Search the listing below for the line containing "brown square: (425, 44)". From there through the line containing "orange hexagon: (312, 295)", transcribe every line exactly, both ends included.

■ Given data ■
◇ ◇ ◇ ◇ ◇ ◇ ◇

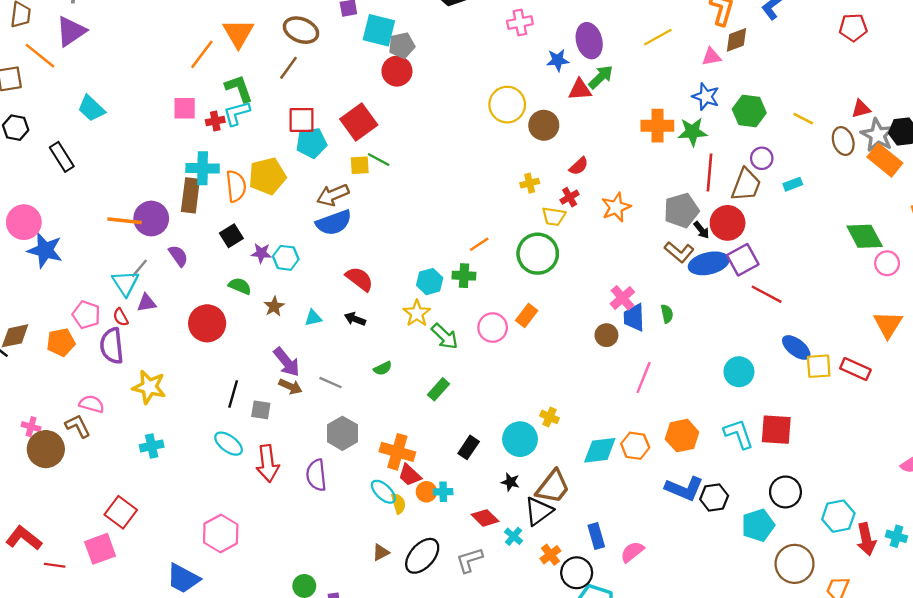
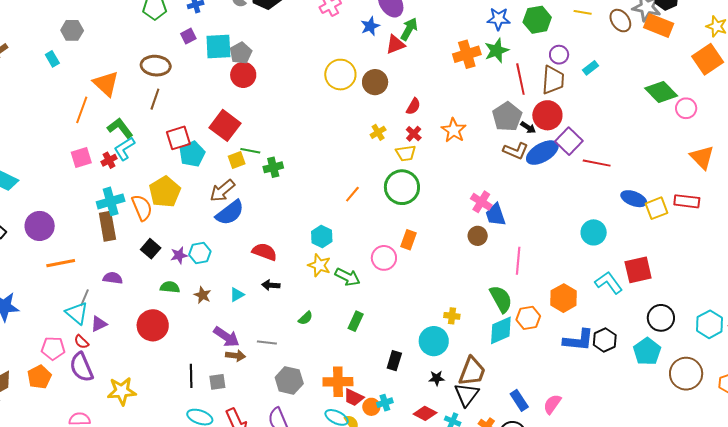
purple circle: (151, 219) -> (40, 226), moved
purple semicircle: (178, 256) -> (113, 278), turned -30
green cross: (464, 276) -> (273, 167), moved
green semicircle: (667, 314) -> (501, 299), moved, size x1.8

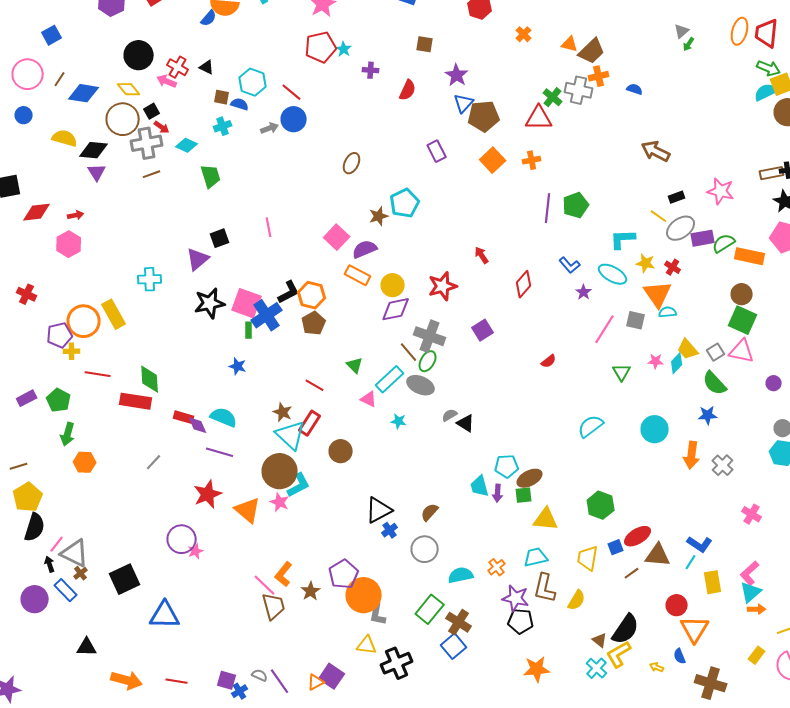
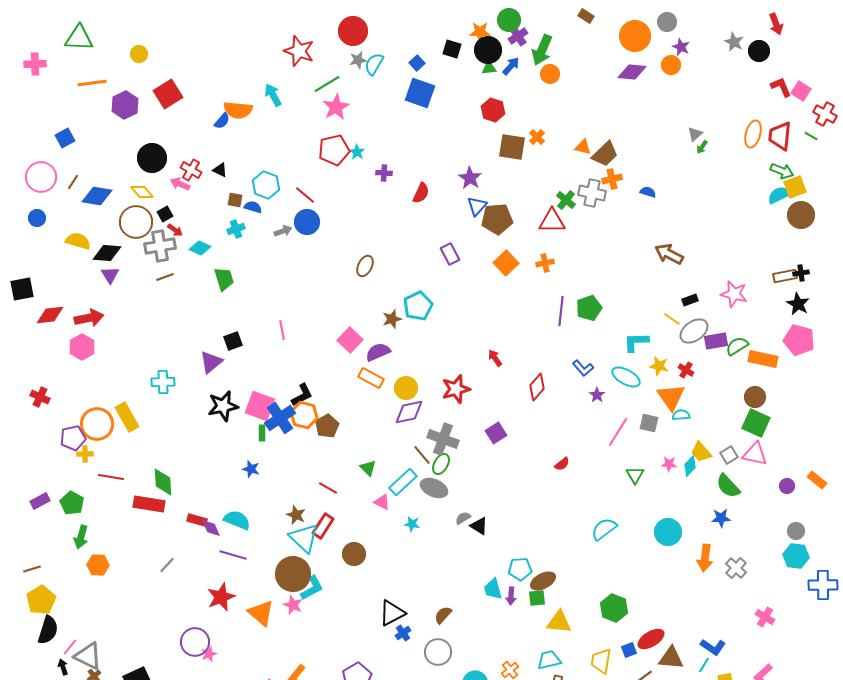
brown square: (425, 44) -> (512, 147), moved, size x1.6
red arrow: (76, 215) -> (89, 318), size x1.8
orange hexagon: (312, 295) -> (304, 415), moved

◇ ◇ ◇ ◇ ◇ ◇ ◇

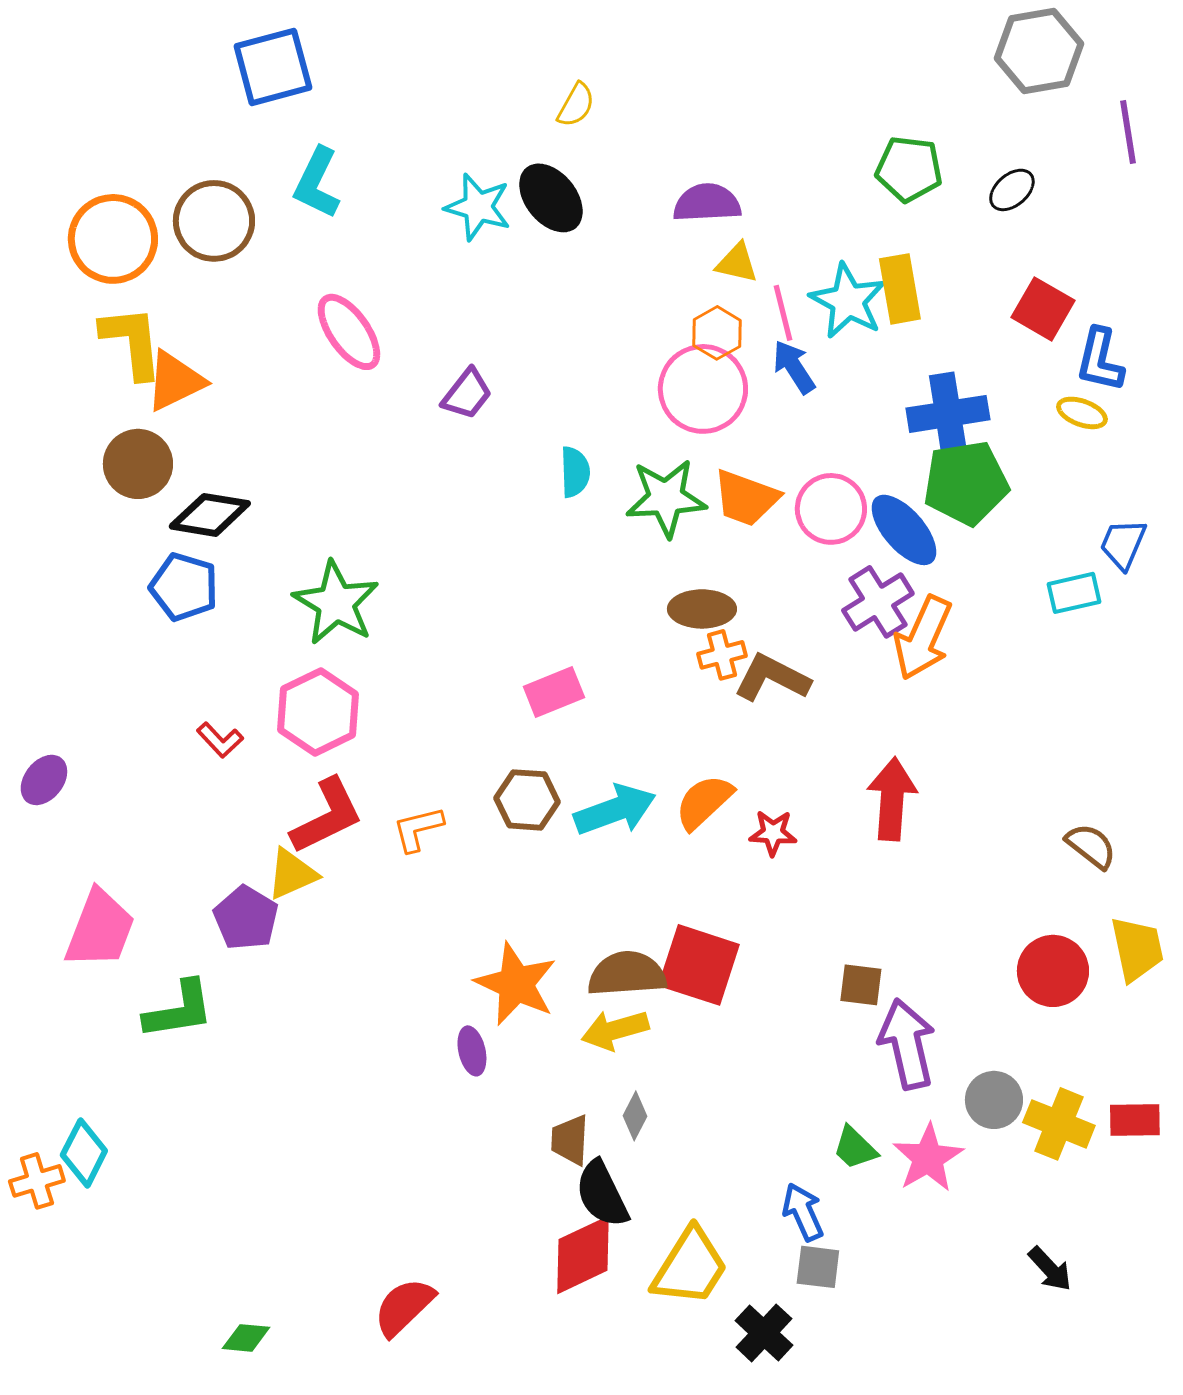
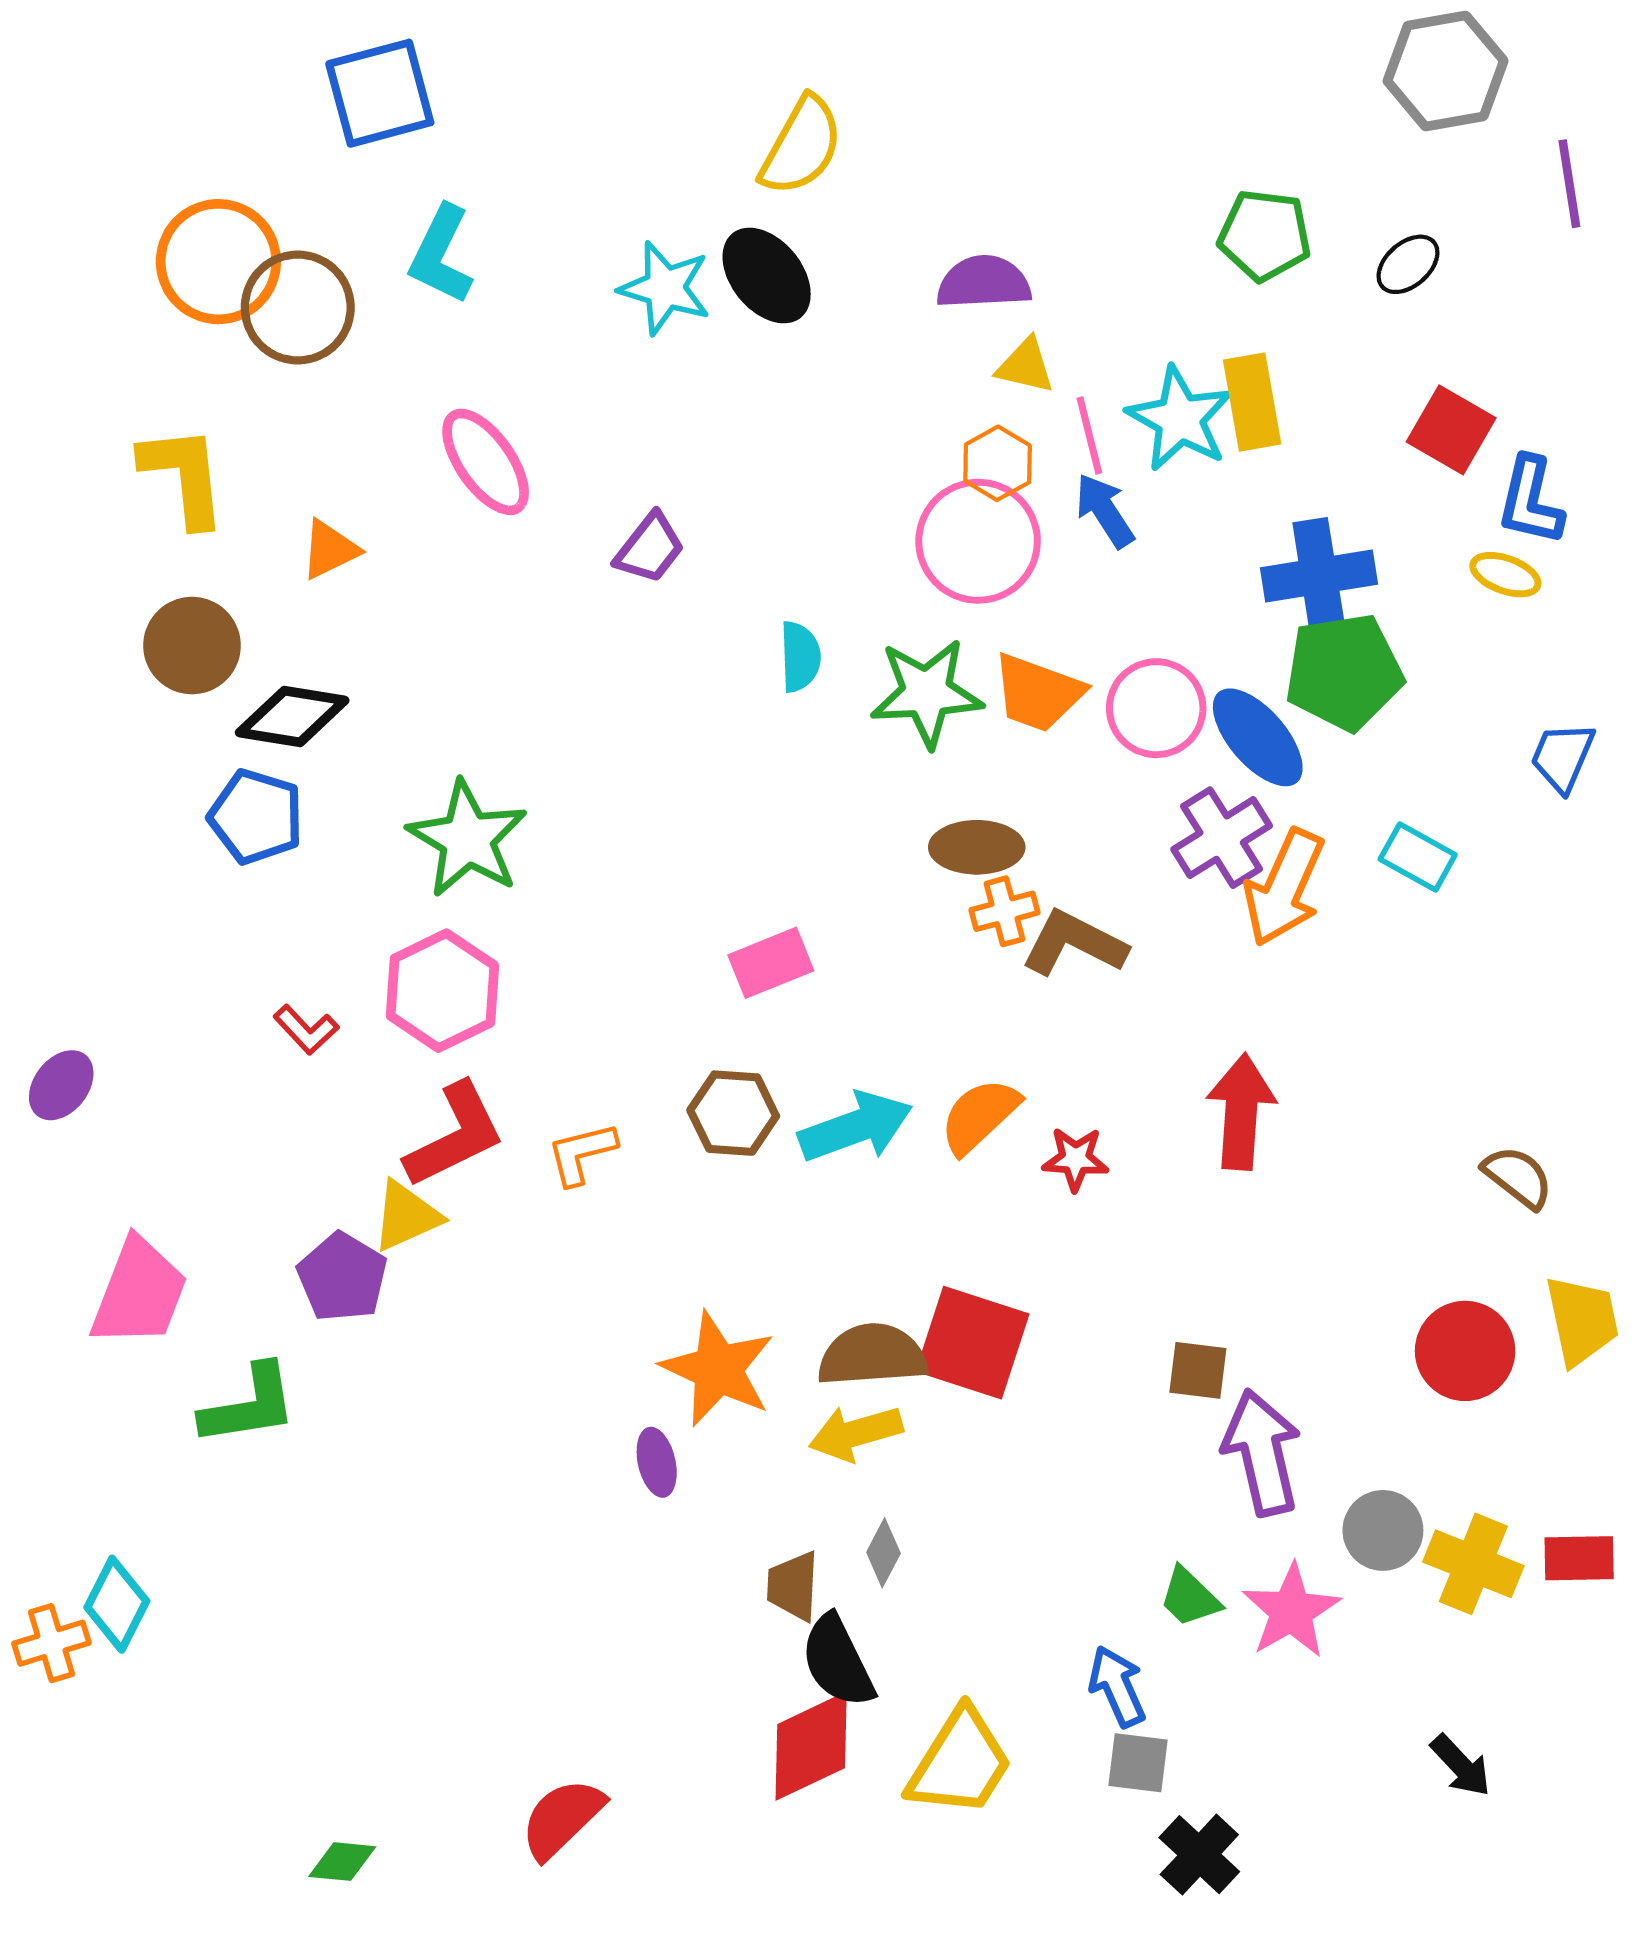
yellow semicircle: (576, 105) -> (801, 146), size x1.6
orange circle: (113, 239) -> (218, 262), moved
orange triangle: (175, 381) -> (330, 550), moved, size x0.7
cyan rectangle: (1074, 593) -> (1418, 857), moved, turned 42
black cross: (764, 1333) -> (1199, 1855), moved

◇ ◇ ◇ ◇ ◇ ◇ ◇

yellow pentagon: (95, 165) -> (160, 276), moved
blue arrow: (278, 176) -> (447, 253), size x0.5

◇ ◇ ◇ ◇ ◇ ◇ ◇

■ Response ■
brown square: (425, 44) -> (512, 147), moved, size x1.6
red arrow: (76, 215) -> (89, 318), size x1.8
orange hexagon: (312, 295) -> (304, 415), moved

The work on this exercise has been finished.